#### [Task to complete]
Copy every line of text in the items below word for word, and leave the pictures out of your answer.

★ ★ ★

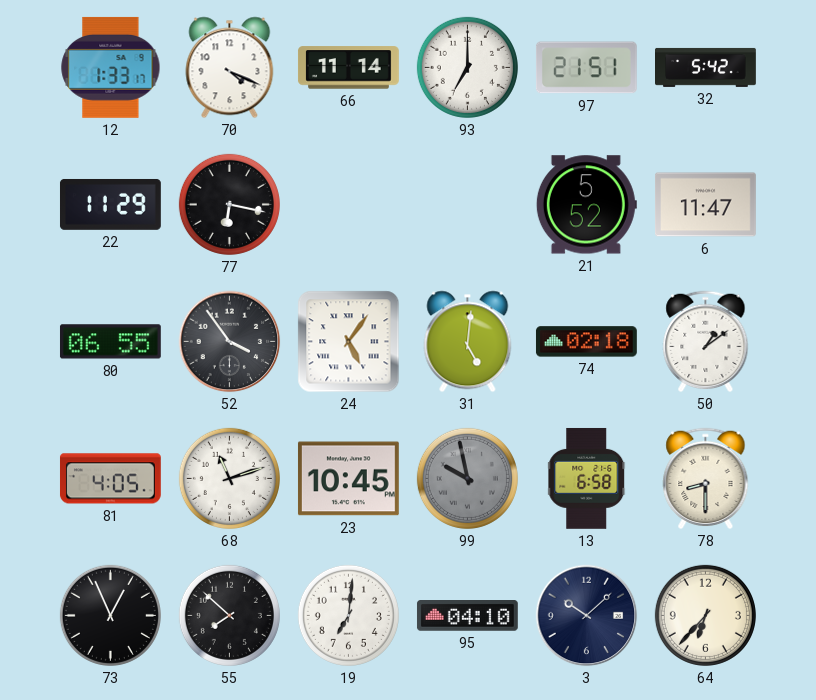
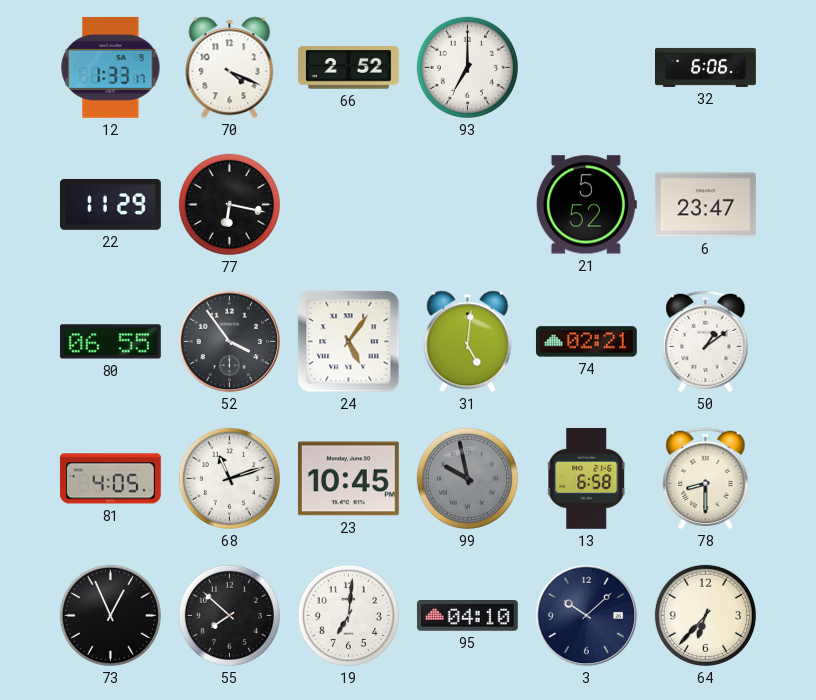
66: 11:14 -> 2:52
97: 21:51 -> none
32: 5:42 -> 6:06
6: 11:47 -> 23:47
74: 02:18 -> 02:21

★ ★ ★

#### [Solution to the problem]
66: 11:14 -> 2:52
97: 21:51 -> none
32: 5:42 -> 6:06
6: 11:47 -> 23:47
74: 02:18 -> 02:21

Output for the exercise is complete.